## WHAT TO DO
Gather each line of the entries below that includes "lime".

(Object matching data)

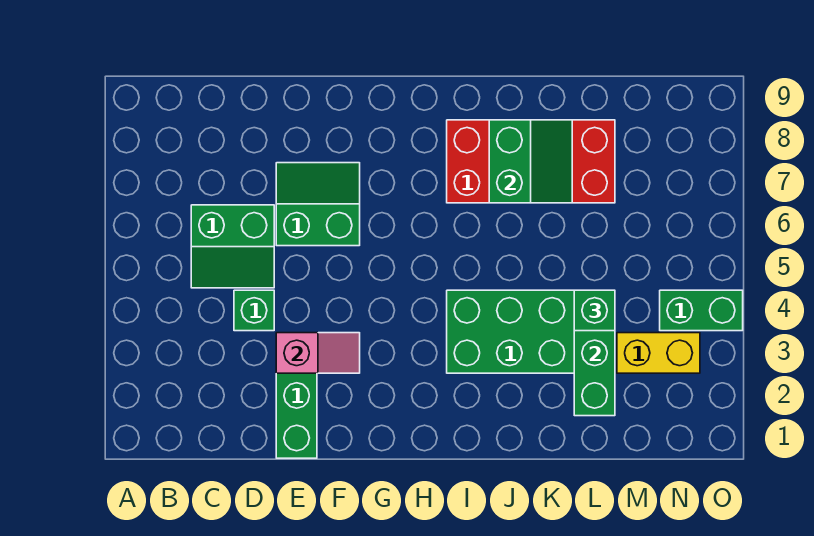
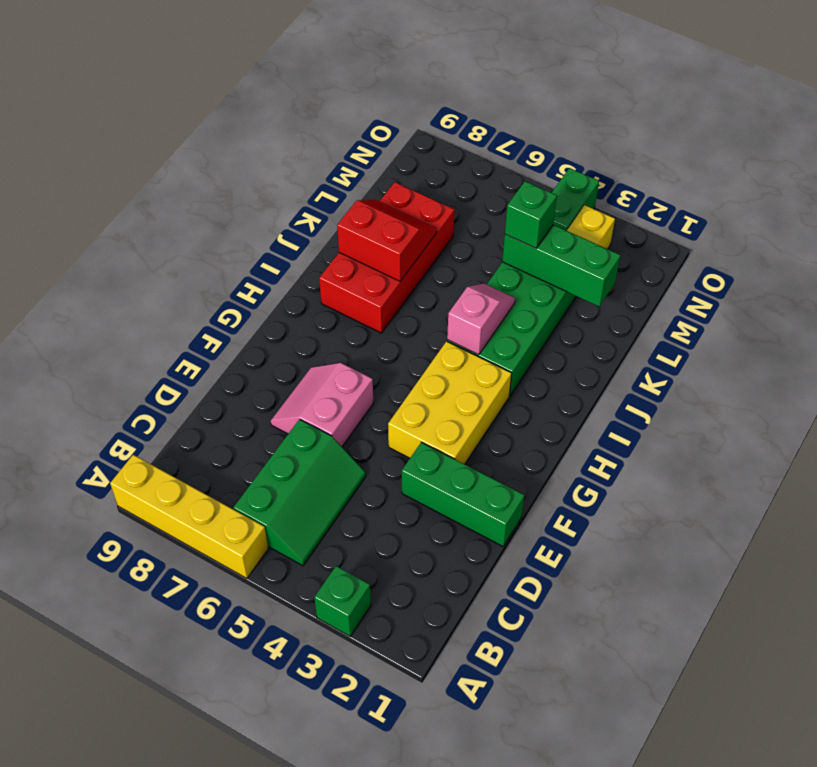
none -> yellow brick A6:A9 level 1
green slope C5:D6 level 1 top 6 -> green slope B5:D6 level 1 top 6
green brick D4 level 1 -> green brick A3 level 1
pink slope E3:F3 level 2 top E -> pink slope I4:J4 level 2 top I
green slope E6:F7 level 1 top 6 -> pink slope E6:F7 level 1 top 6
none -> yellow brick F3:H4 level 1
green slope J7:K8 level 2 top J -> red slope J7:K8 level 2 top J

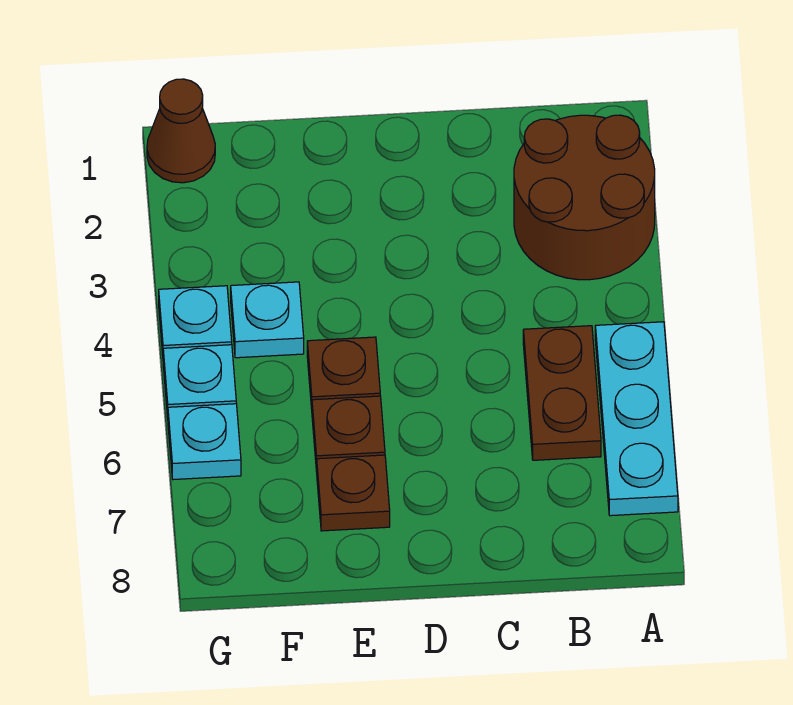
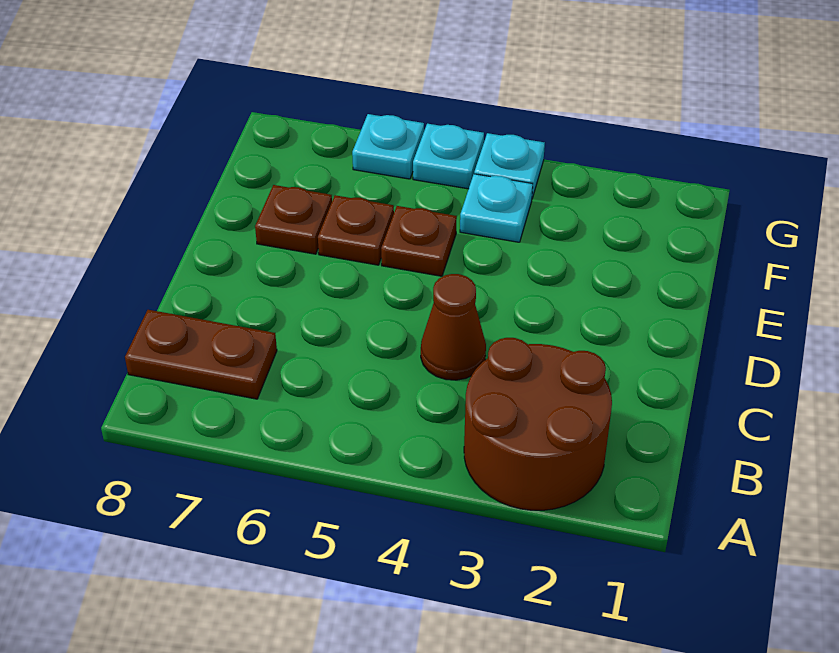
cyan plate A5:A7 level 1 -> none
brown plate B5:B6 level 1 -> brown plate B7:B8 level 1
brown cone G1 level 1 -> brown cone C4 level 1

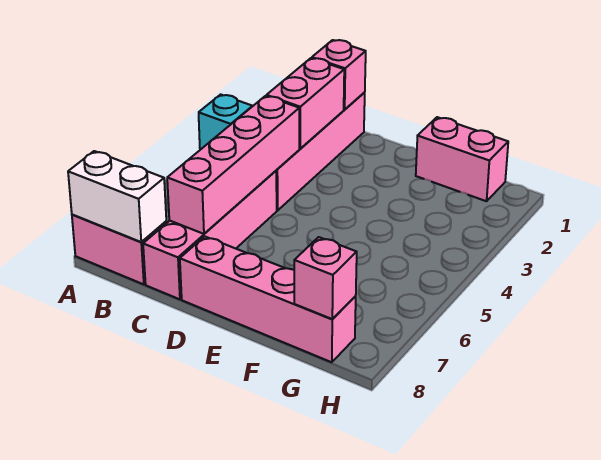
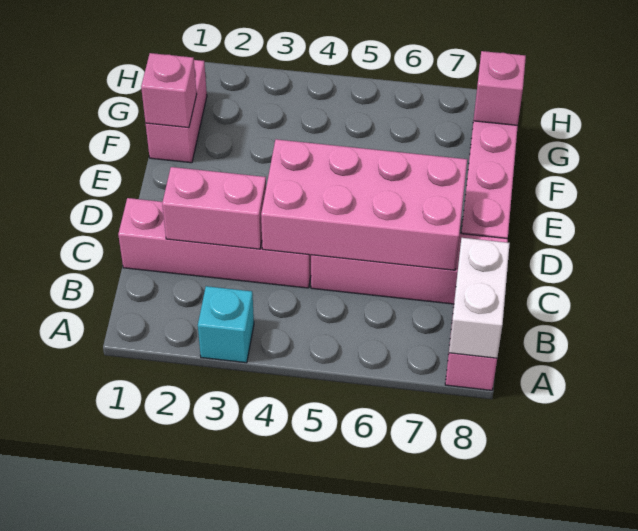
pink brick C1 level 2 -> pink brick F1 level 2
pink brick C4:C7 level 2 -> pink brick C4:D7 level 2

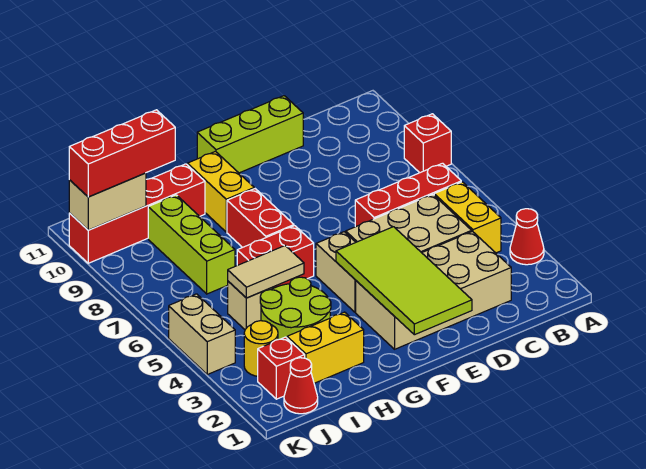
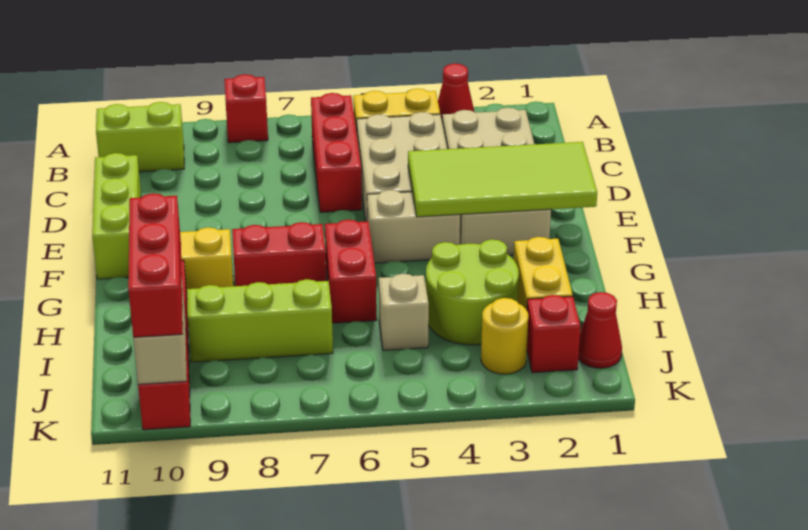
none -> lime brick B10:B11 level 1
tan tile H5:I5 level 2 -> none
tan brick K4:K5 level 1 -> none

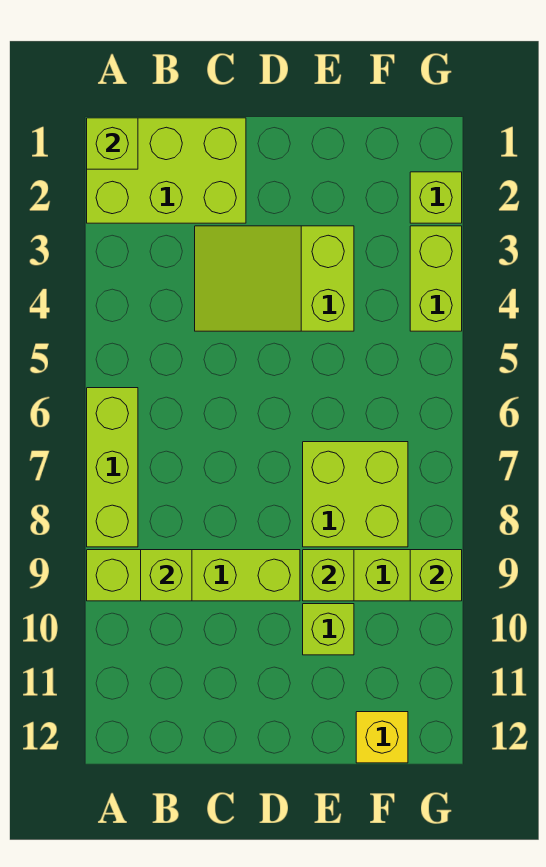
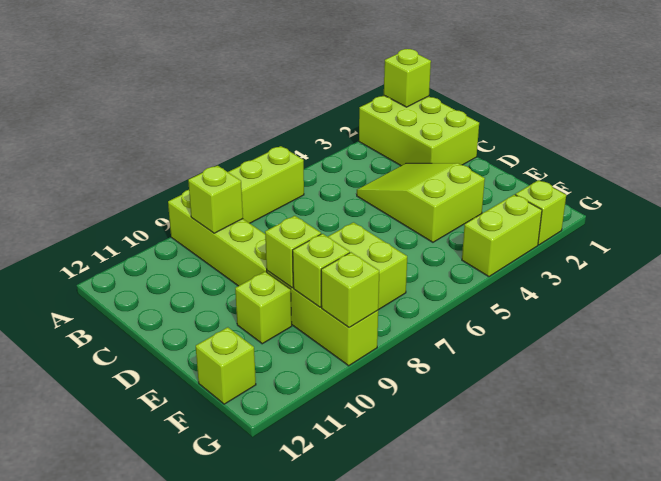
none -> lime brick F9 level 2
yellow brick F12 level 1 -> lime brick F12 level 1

## RESULT FOR THIS EXERCISE
none -> lime brick B10:B11 level 1
none -> lime brick F9 level 2
yellow brick F12 level 1 -> lime brick F12 level 1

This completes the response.